■ **RECORDED DATA**
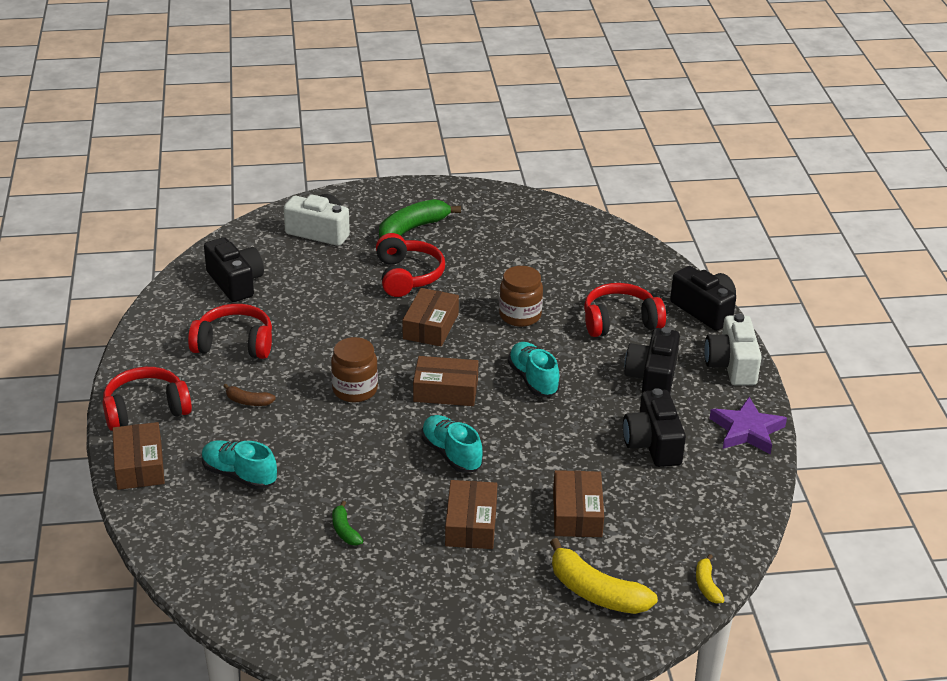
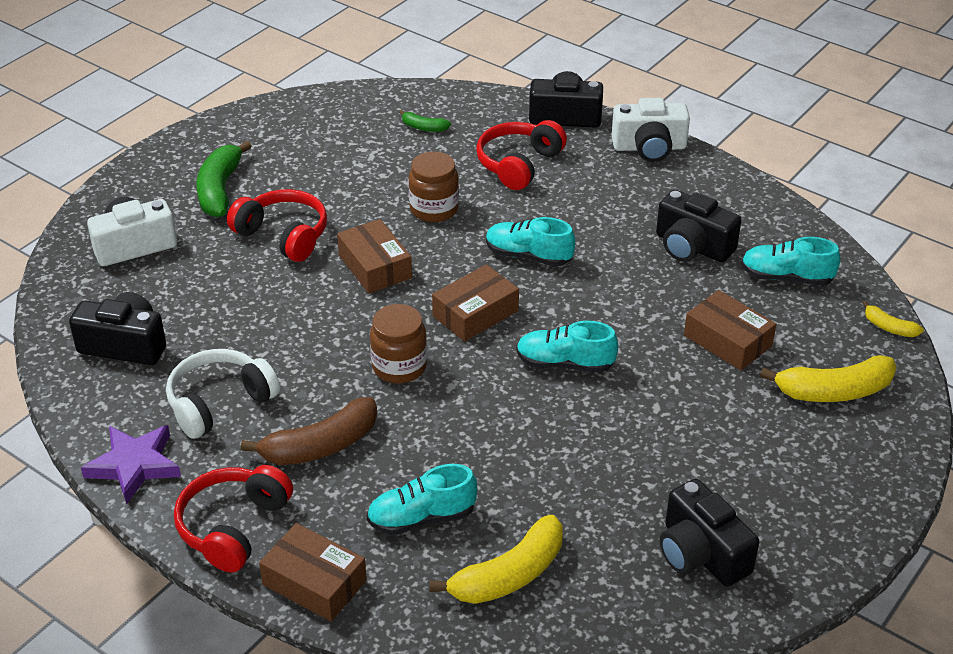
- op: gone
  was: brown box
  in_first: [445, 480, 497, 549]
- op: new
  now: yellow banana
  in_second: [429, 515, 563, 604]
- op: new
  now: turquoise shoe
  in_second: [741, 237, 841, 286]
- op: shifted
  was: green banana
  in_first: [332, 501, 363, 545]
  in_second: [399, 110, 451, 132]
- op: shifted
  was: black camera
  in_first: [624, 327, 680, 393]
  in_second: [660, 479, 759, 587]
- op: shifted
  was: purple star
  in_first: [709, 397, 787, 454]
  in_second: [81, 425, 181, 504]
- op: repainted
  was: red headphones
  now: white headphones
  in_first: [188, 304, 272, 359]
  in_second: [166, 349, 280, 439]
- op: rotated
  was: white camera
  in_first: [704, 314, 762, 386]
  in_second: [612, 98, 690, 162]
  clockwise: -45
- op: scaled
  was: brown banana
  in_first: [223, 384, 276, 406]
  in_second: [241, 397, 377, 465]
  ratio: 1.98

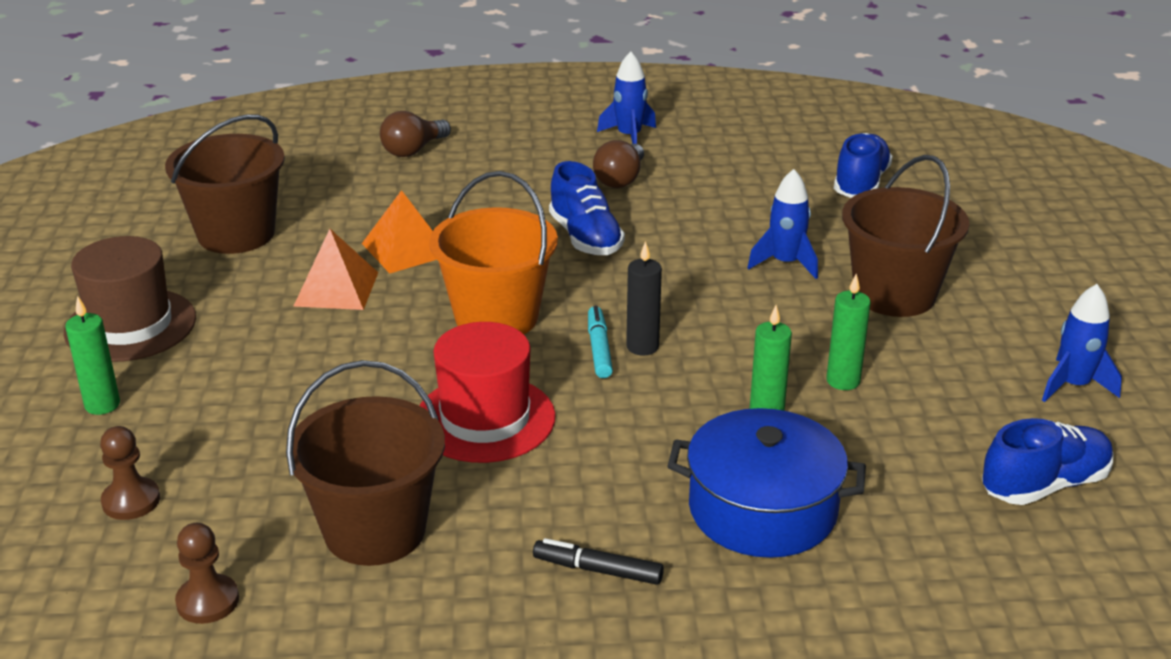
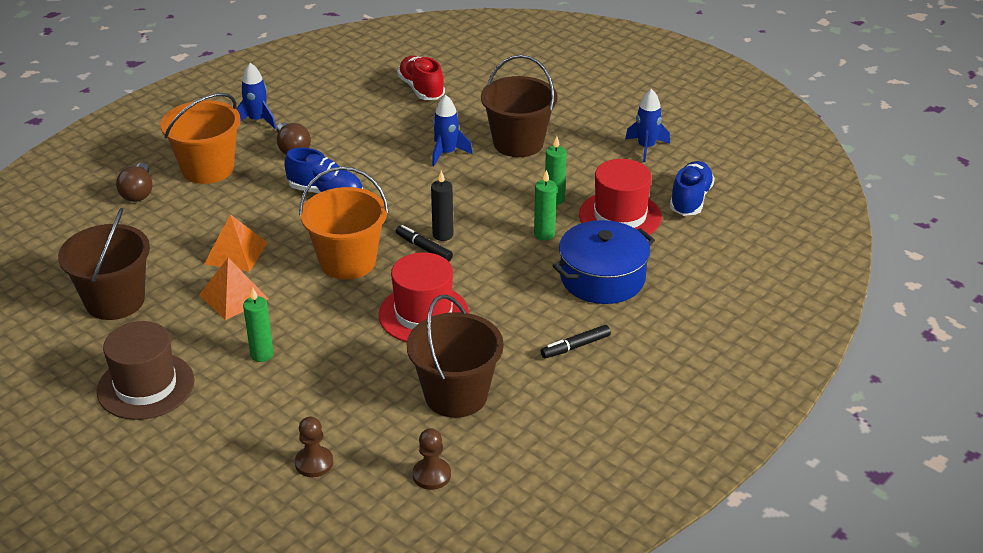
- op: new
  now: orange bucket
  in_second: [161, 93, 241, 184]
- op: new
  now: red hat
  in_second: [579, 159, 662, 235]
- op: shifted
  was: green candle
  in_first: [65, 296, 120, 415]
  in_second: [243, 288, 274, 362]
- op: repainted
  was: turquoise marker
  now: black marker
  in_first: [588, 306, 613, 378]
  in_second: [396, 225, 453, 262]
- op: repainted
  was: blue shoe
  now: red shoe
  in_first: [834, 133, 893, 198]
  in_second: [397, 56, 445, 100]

---

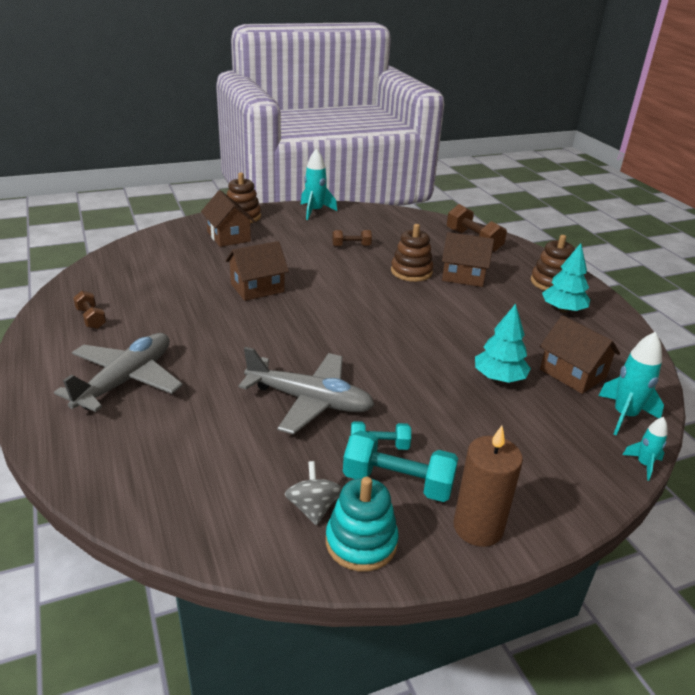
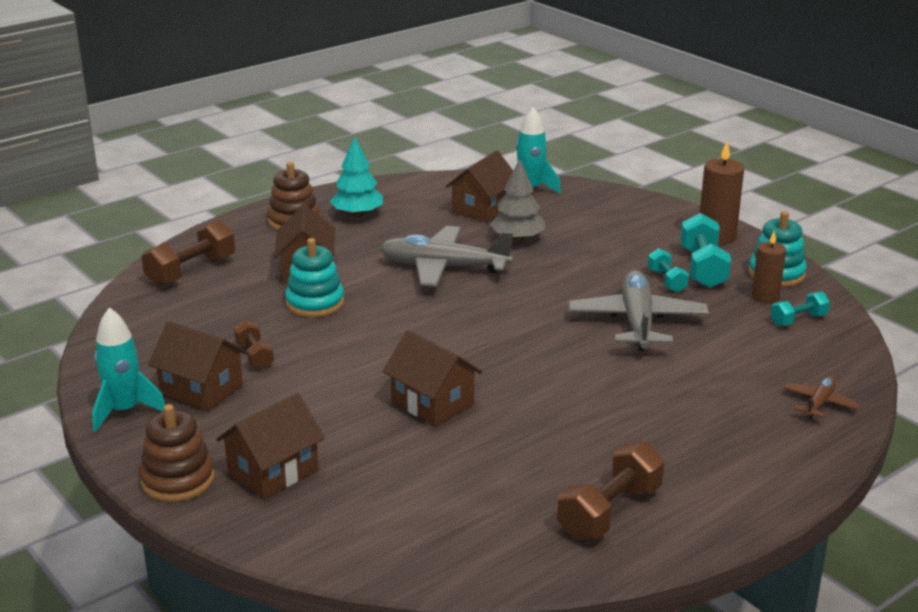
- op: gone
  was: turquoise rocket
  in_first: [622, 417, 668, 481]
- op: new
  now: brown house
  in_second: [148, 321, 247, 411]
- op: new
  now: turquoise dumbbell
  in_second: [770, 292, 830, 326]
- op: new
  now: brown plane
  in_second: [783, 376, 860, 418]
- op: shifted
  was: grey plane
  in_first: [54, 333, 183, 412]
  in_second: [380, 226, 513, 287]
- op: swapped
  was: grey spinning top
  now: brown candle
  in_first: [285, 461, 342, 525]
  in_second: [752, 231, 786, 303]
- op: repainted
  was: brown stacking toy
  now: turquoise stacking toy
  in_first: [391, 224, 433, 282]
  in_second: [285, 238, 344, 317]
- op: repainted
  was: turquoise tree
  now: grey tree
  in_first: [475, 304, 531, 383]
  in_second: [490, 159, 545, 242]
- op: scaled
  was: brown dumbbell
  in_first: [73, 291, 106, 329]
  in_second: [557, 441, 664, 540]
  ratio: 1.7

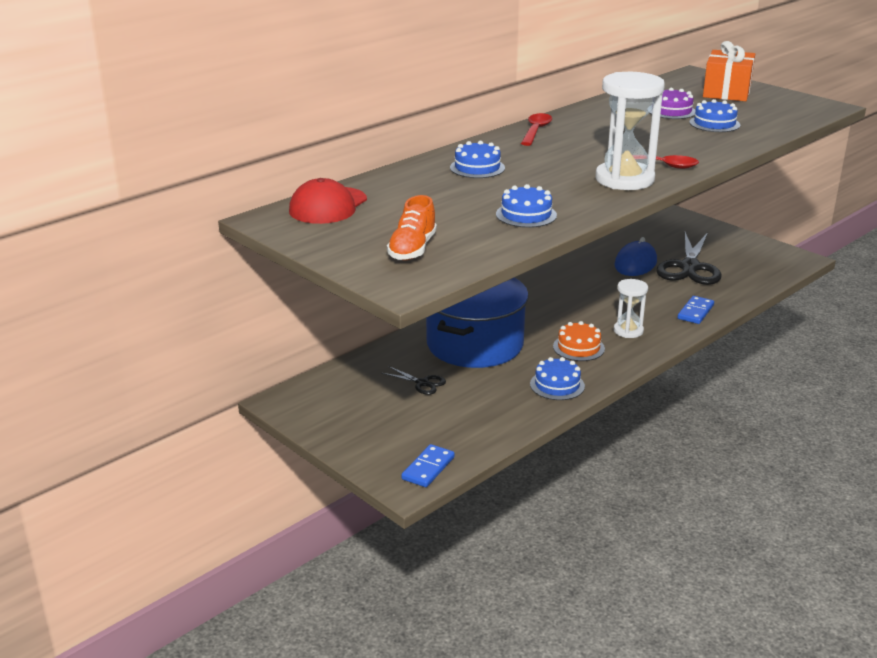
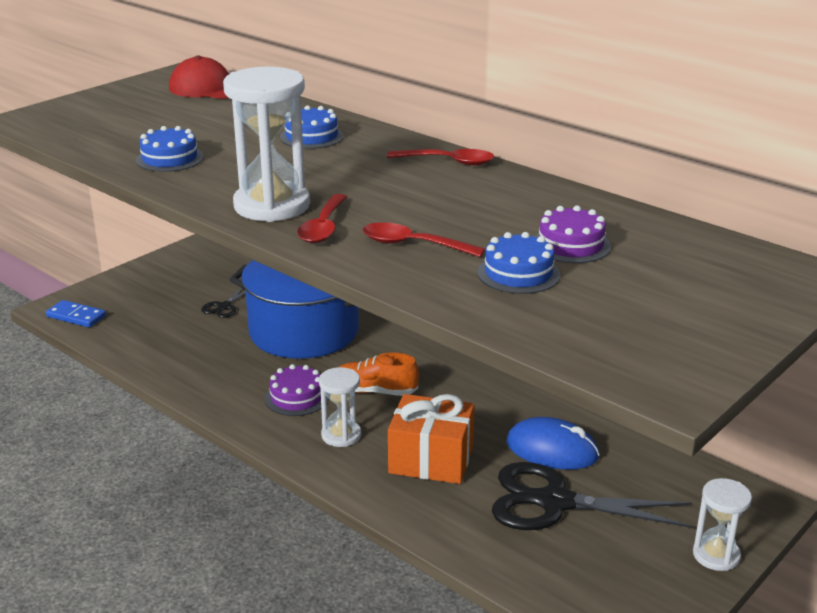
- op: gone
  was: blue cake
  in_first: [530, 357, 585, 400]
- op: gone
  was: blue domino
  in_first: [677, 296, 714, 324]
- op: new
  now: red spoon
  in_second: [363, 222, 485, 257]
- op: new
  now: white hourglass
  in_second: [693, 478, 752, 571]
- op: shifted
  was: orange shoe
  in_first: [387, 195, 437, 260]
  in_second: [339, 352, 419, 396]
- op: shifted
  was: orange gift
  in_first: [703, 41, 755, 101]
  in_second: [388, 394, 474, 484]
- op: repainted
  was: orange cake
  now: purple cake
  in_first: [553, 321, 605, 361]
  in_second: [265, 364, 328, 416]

...

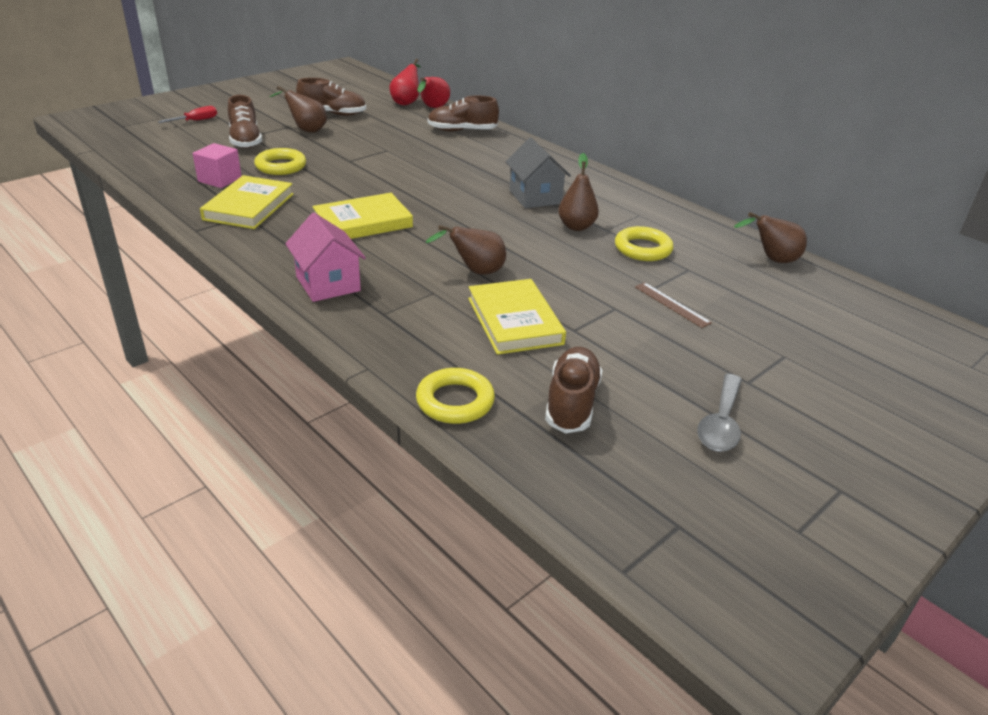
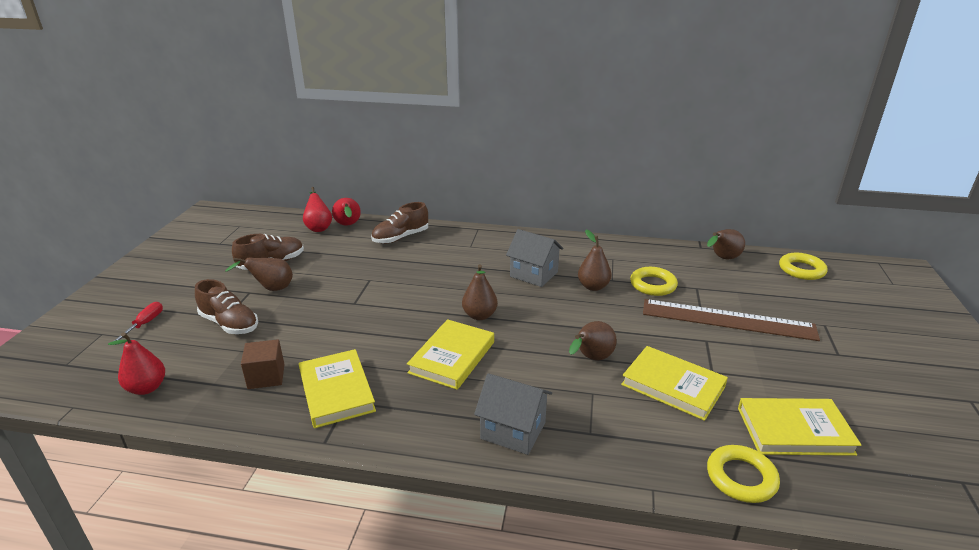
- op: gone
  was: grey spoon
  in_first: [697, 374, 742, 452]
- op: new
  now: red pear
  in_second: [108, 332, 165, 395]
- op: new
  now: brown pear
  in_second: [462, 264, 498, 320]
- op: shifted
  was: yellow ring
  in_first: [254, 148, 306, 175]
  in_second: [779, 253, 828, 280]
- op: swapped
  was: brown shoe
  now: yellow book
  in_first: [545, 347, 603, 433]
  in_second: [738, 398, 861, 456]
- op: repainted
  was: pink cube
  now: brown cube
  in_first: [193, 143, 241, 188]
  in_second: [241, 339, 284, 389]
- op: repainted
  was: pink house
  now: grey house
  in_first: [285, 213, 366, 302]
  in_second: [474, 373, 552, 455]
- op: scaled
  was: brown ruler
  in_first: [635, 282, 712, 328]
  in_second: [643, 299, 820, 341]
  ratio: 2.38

■ **TASK TO COMPLETE**
Print, without alteration, only the lines above between the one holding "- op: rotated" and the one holding "in_second: [241, 397, 377, 465]", inclusive.

■ **FINISHED EXERCISE**
- op: rotated
  was: white camera
  in_first: [704, 314, 762, 386]
  in_second: [612, 98, 690, 162]
  clockwise: -45
- op: scaled
  was: brown banana
  in_first: [223, 384, 276, 406]
  in_second: [241, 397, 377, 465]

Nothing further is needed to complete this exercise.